• _SOURCE DATA_:
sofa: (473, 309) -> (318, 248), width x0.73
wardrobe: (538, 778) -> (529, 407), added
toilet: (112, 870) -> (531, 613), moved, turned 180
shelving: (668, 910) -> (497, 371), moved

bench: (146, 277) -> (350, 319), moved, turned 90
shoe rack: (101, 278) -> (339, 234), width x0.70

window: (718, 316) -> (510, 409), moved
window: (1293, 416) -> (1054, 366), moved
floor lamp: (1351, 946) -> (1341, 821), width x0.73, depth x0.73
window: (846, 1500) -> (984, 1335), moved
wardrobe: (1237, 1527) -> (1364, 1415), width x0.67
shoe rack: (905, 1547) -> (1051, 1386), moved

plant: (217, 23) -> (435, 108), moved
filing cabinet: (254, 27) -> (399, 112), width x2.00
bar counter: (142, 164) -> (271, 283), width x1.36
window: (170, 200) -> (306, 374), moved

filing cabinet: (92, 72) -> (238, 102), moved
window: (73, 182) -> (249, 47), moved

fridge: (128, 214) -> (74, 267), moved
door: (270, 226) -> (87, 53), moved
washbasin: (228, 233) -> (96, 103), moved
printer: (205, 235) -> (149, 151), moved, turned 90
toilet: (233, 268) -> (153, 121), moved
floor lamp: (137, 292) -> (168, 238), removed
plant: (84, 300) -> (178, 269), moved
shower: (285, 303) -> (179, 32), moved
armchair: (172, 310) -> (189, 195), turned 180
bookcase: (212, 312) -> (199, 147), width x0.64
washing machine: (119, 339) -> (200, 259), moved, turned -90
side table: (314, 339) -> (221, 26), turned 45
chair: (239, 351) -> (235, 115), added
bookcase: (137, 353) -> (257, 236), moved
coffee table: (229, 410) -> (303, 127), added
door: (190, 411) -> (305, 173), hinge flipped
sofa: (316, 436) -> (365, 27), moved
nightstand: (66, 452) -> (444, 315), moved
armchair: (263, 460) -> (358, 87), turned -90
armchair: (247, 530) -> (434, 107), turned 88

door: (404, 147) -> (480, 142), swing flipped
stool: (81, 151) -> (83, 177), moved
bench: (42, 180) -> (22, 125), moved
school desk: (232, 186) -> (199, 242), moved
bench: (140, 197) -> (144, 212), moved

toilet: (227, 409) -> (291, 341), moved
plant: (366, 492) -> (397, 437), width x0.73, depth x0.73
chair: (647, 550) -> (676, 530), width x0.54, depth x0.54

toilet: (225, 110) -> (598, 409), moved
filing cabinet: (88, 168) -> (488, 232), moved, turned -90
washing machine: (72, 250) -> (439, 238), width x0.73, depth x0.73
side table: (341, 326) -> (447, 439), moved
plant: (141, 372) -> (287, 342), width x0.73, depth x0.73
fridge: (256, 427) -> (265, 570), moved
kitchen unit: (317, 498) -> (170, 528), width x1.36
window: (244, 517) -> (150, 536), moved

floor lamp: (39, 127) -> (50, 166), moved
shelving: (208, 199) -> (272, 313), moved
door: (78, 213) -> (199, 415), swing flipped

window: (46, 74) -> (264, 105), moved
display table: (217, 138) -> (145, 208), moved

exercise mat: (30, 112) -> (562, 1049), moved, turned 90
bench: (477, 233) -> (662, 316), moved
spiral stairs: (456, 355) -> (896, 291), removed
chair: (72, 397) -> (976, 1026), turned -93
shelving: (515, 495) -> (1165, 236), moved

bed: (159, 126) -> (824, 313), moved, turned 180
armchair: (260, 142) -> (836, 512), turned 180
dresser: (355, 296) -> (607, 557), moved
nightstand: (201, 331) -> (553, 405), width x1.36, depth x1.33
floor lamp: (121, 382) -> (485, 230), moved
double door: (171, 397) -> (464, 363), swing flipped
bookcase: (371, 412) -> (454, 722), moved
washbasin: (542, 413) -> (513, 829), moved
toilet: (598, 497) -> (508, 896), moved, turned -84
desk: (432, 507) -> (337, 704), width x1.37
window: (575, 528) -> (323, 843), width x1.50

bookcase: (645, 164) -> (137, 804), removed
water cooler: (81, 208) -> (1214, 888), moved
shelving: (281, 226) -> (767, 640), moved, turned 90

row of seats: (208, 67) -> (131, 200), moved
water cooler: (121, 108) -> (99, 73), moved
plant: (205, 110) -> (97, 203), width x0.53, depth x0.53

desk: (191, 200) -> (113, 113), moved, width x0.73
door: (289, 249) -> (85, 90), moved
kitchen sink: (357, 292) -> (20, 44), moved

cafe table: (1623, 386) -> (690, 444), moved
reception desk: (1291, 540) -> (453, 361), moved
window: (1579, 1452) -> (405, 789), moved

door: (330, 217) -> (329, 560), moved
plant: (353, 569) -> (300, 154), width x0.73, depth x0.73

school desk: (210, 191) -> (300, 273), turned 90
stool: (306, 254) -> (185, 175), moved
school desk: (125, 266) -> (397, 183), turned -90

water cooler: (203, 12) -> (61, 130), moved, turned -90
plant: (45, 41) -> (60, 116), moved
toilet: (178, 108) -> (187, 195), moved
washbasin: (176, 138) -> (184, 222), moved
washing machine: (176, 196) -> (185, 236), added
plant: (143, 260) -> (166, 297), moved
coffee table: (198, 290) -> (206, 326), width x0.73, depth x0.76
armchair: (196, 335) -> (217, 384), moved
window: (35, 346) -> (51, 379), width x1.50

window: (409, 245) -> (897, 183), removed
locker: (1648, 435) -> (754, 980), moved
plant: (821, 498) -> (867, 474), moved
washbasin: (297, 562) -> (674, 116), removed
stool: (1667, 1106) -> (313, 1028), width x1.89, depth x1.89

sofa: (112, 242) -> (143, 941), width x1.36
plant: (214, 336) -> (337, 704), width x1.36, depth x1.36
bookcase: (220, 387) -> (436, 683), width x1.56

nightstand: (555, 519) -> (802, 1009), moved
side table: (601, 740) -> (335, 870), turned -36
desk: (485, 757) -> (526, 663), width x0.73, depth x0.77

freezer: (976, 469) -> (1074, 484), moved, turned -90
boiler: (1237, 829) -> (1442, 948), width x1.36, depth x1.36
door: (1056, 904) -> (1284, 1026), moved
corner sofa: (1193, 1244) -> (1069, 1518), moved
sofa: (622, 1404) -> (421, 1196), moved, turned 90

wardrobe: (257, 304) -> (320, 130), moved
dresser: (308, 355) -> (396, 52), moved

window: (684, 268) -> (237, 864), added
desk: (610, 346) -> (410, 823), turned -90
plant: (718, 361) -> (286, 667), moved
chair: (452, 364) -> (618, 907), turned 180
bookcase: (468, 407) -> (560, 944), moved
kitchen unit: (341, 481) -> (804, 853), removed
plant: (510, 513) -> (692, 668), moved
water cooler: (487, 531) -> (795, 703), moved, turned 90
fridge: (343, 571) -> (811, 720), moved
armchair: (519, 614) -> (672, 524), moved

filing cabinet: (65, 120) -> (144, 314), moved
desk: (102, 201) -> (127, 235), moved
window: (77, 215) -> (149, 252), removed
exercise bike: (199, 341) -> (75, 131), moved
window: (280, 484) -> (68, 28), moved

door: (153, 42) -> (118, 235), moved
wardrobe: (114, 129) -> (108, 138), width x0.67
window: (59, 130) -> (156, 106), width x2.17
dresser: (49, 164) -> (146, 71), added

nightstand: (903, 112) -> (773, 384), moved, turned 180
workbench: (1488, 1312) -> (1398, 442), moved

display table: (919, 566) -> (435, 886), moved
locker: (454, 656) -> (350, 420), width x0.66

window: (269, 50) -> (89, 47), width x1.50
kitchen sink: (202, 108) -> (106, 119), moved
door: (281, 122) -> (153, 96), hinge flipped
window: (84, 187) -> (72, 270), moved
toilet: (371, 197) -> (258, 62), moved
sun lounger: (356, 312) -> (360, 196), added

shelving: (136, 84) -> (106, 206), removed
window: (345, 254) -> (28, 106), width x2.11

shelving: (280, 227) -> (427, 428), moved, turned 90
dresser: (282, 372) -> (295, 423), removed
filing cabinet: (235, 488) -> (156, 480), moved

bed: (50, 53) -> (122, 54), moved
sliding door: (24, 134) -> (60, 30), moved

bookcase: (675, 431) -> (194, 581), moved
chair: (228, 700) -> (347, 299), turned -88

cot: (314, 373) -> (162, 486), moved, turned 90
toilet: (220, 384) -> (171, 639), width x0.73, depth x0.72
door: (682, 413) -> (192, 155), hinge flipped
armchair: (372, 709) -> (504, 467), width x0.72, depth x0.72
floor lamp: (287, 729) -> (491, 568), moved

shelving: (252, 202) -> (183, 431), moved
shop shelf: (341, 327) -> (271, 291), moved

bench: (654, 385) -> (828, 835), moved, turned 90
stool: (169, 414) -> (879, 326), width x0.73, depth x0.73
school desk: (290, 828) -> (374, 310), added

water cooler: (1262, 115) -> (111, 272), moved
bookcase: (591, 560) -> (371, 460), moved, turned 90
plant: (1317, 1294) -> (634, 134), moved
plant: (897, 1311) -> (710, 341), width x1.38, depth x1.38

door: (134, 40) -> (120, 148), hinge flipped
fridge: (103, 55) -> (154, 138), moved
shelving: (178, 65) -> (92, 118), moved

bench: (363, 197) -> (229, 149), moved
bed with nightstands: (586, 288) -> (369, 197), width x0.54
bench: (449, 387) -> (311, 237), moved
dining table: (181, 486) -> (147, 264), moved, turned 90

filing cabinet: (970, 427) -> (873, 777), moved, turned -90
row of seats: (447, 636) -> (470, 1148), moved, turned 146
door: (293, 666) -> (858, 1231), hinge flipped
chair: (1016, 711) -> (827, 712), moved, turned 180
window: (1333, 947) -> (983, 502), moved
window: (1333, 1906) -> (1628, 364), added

• _INSTRUCTION_: Here the output must be the lines above from the line with "plant: (718, 361) -> (286, 667), moved" to the line with "plant: (1317, 1294) -> (634, 134), moved", both included, duplicated word for word and nothing else.

• _RESULT FOR THIS TASK_:
plant: (718, 361) -> (286, 667), moved
chair: (452, 364) -> (618, 907), turned 180
bookcase: (468, 407) -> (560, 944), moved
kitchen unit: (341, 481) -> (804, 853), removed
plant: (510, 513) -> (692, 668), moved
water cooler: (487, 531) -> (795, 703), moved, turned 90
fridge: (343, 571) -> (811, 720), moved
armchair: (519, 614) -> (672, 524), moved

filing cabinet: (65, 120) -> (144, 314), moved
desk: (102, 201) -> (127, 235), moved
window: (77, 215) -> (149, 252), removed
exercise bike: (199, 341) -> (75, 131), moved
window: (280, 484) -> (68, 28), moved

door: (153, 42) -> (118, 235), moved
wardrobe: (114, 129) -> (108, 138), width x0.67
window: (59, 130) -> (156, 106), width x2.17
dresser: (49, 164) -> (146, 71), added

nightstand: (903, 112) -> (773, 384), moved, turned 180
workbench: (1488, 1312) -> (1398, 442), moved

display table: (919, 566) -> (435, 886), moved
locker: (454, 656) -> (350, 420), width x0.66

window: (269, 50) -> (89, 47), width x1.50
kitchen sink: (202, 108) -> (106, 119), moved
door: (281, 122) -> (153, 96), hinge flipped
window: (84, 187) -> (72, 270), moved
toilet: (371, 197) -> (258, 62), moved
sun lounger: (356, 312) -> (360, 196), added

shelving: (136, 84) -> (106, 206), removed
window: (345, 254) -> (28, 106), width x2.11

shelving: (280, 227) -> (427, 428), moved, turned 90
dresser: (282, 372) -> (295, 423), removed
filing cabinet: (235, 488) -> (156, 480), moved

bed: (50, 53) -> (122, 54), moved
sliding door: (24, 134) -> (60, 30), moved

bookcase: (675, 431) -> (194, 581), moved
chair: (228, 700) -> (347, 299), turned -88

cot: (314, 373) -> (162, 486), moved, turned 90
toilet: (220, 384) -> (171, 639), width x0.73, depth x0.72
door: (682, 413) -> (192, 155), hinge flipped
armchair: (372, 709) -> (504, 467), width x0.72, depth x0.72
floor lamp: (287, 729) -> (491, 568), moved

shelving: (252, 202) -> (183, 431), moved
shop shelf: (341, 327) -> (271, 291), moved

bench: (654, 385) -> (828, 835), moved, turned 90
stool: (169, 414) -> (879, 326), width x0.73, depth x0.73
school desk: (290, 828) -> (374, 310), added

water cooler: (1262, 115) -> (111, 272), moved
bookcase: (591, 560) -> (371, 460), moved, turned 90
plant: (1317, 1294) -> (634, 134), moved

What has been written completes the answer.